» AIM OF THE TASK
Pull out each line of the records holding the string "duck".

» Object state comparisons
[Start of section]

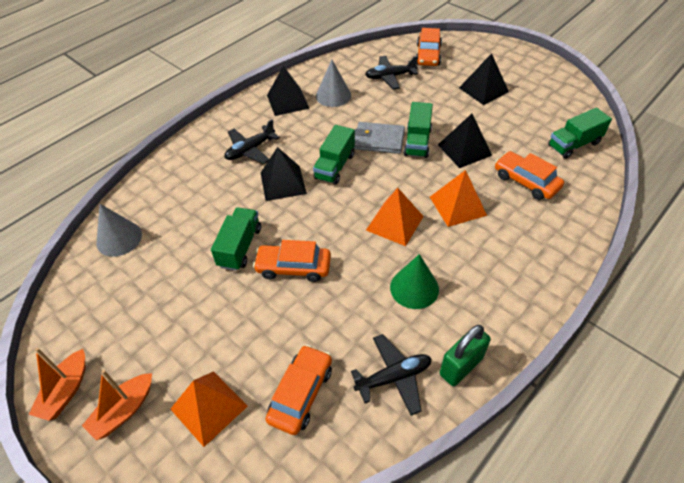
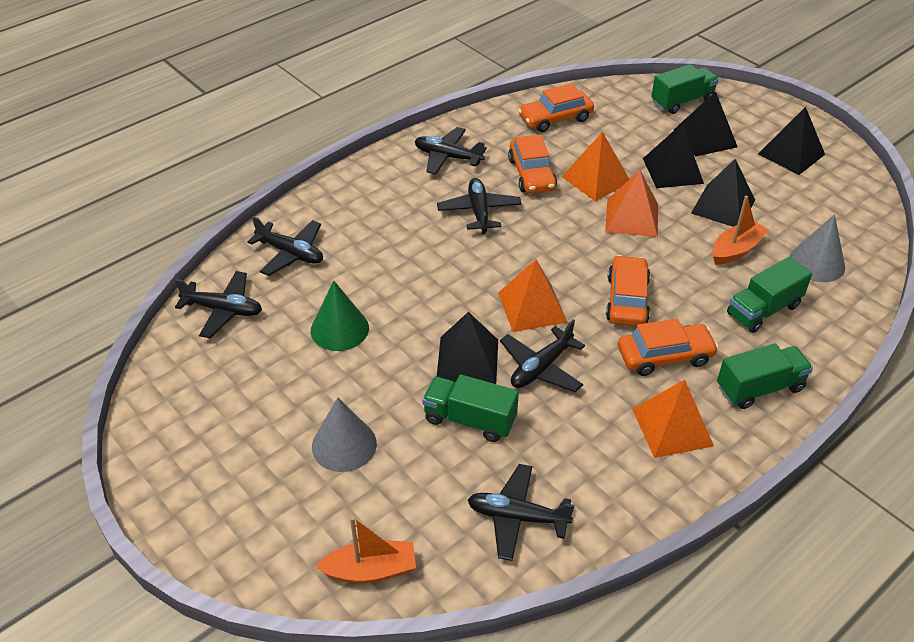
black plane: 3 -> 6
black pyramid: 4 -> 5
green padlock: 1 -> 0
grey wallet: 1 -> 0
orange pyramid: 3 -> 4

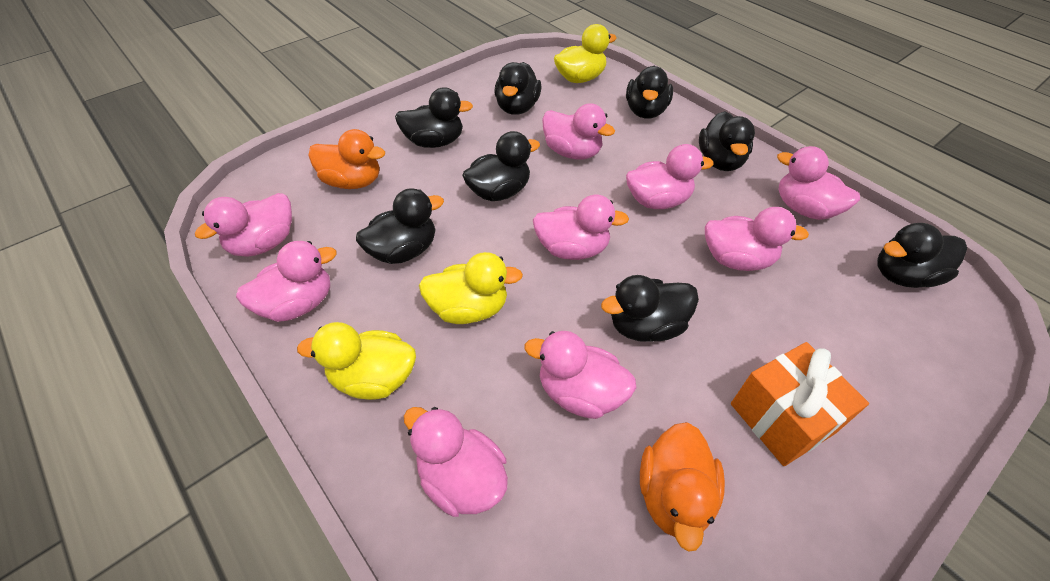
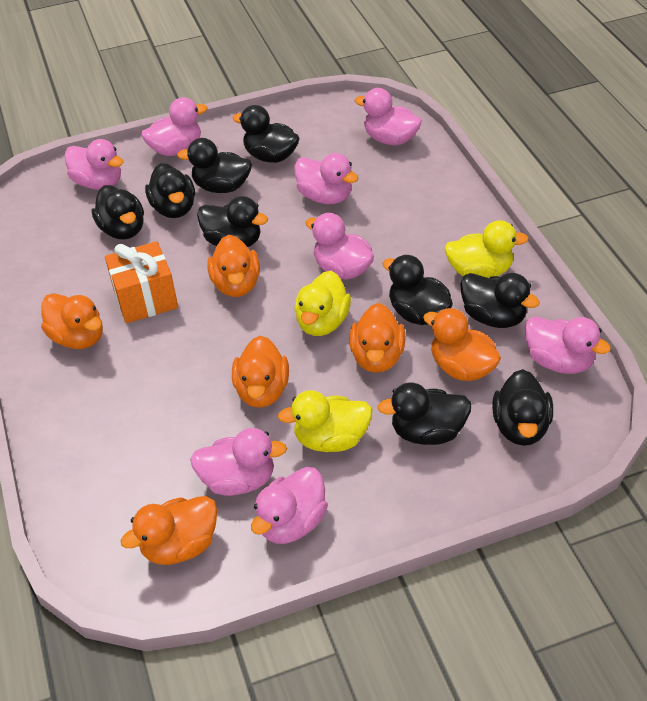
black duck: 8 -> 9
orange duck: 2 -> 6
pink duck: 9 -> 8

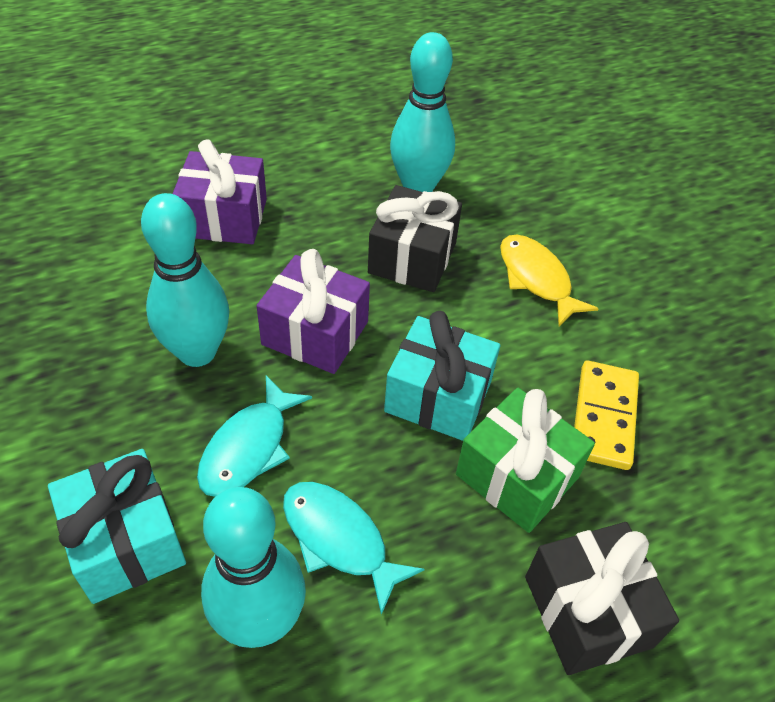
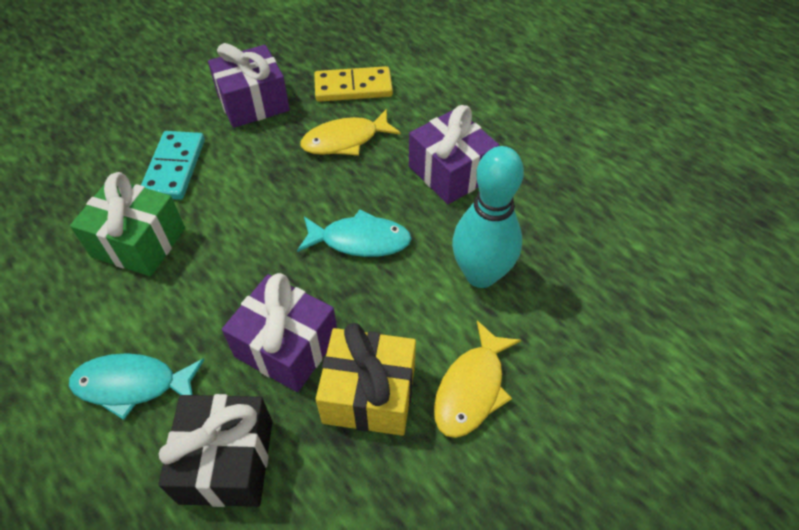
black gift: 2 -> 1
purple gift: 2 -> 3
turquoise bowling pin: 3 -> 1
turquoise domino: 0 -> 1
turquoise gift: 2 -> 0
yellow fish: 1 -> 2
yellow gift: 0 -> 1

[End of section]

» RESPONSE TO THIS EXERCISE
black duck: 8 -> 9
orange duck: 2 -> 6
pink duck: 9 -> 8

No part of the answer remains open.